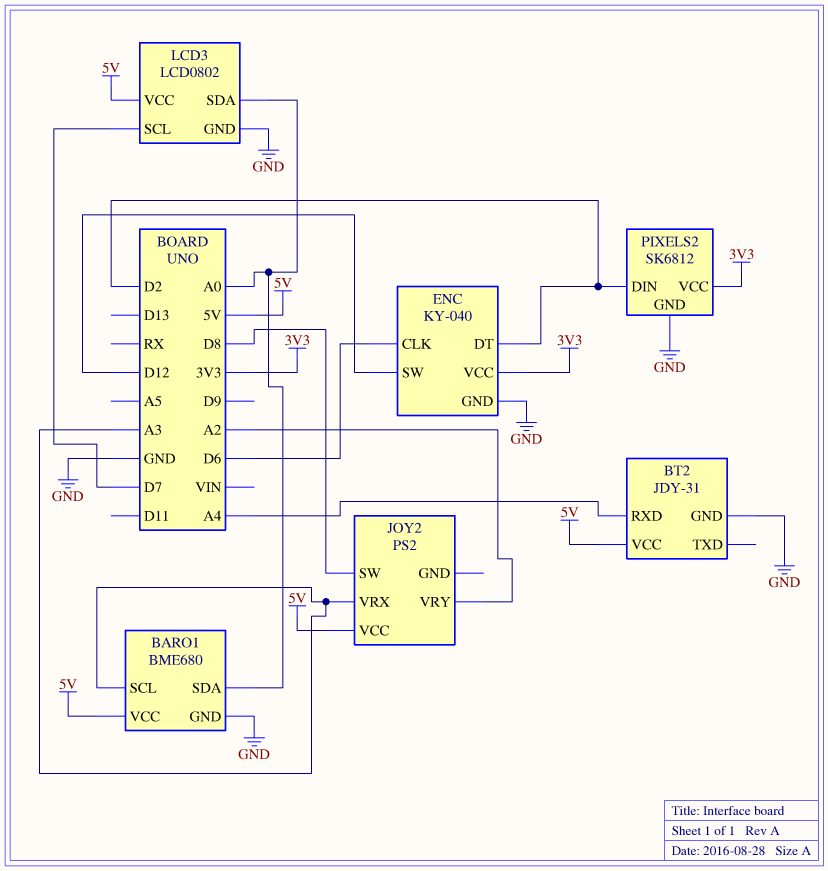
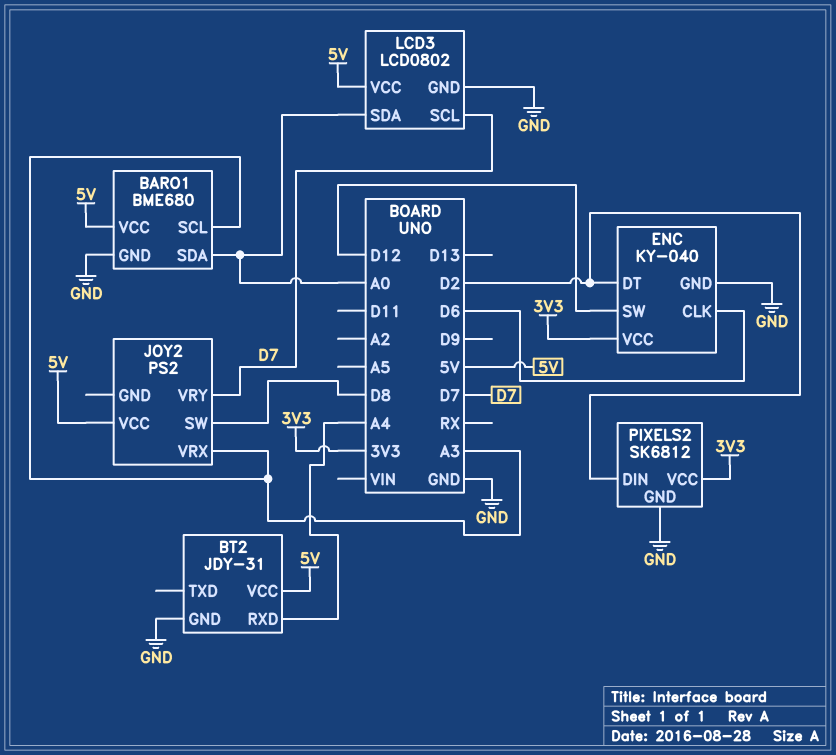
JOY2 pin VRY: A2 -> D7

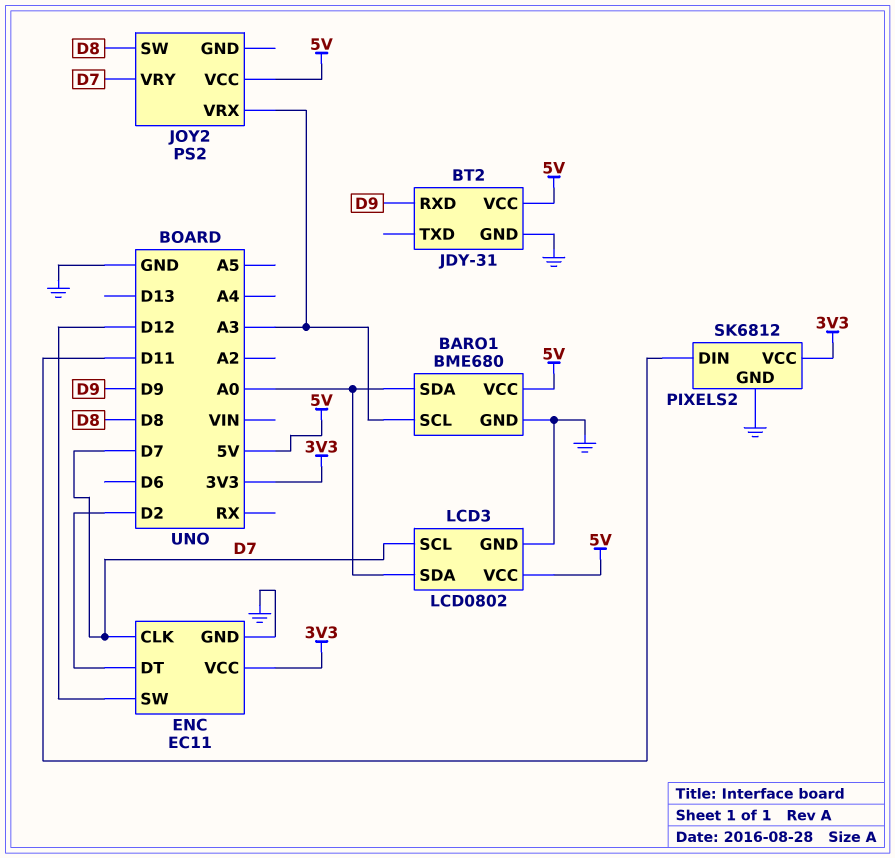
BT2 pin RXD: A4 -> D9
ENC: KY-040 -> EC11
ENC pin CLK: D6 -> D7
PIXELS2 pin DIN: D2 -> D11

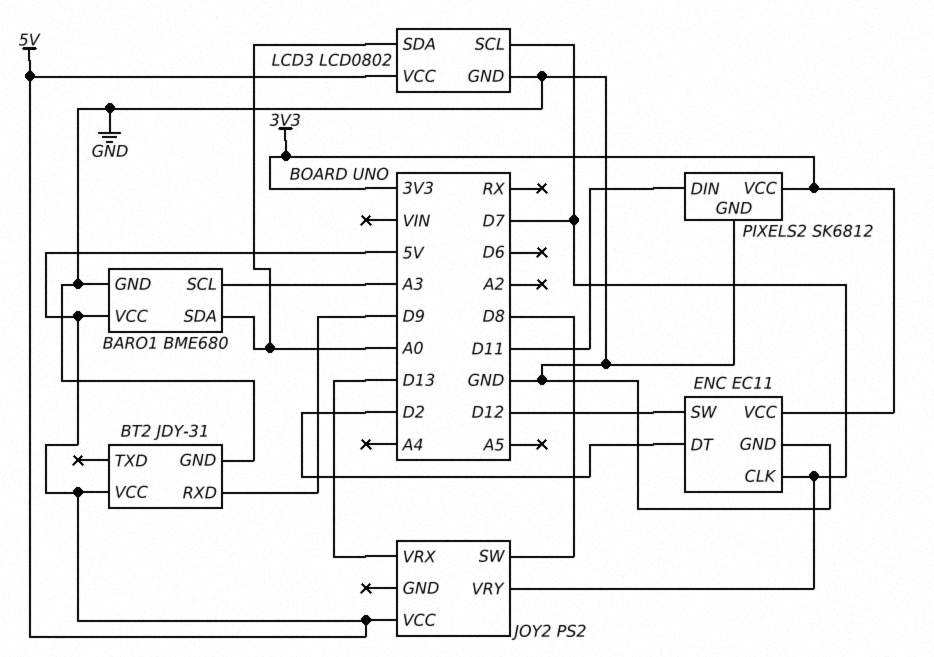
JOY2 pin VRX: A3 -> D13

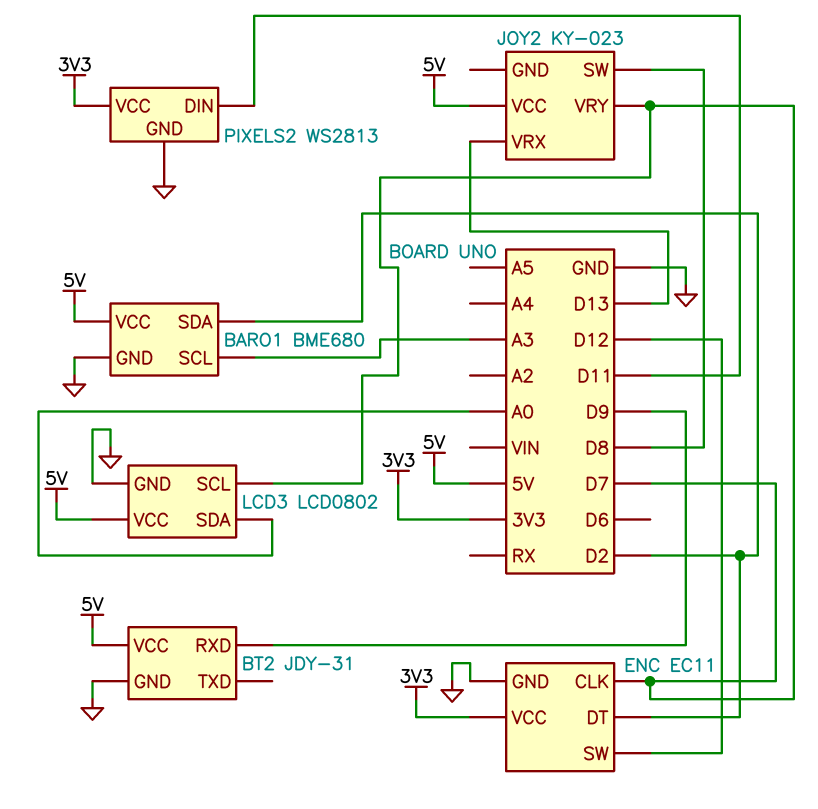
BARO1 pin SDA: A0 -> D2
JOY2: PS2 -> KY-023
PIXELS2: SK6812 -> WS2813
# # # # # # #
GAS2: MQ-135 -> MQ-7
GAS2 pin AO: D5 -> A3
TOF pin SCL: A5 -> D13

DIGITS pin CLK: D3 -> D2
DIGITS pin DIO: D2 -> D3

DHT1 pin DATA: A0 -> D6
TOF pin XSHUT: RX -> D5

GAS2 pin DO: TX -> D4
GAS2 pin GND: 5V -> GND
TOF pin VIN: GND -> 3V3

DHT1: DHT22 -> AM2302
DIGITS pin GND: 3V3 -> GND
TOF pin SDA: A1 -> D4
# # # # # # #
* **Task**
Using the listing above, gather each line that holds the string "DIGITS" and copy it.

* **Expected answer**
DIGITS pin CLK: D3 -> D2
DIGITS pin DIO: D2 -> D3
DIGITS pin GND: 3V3 -> GND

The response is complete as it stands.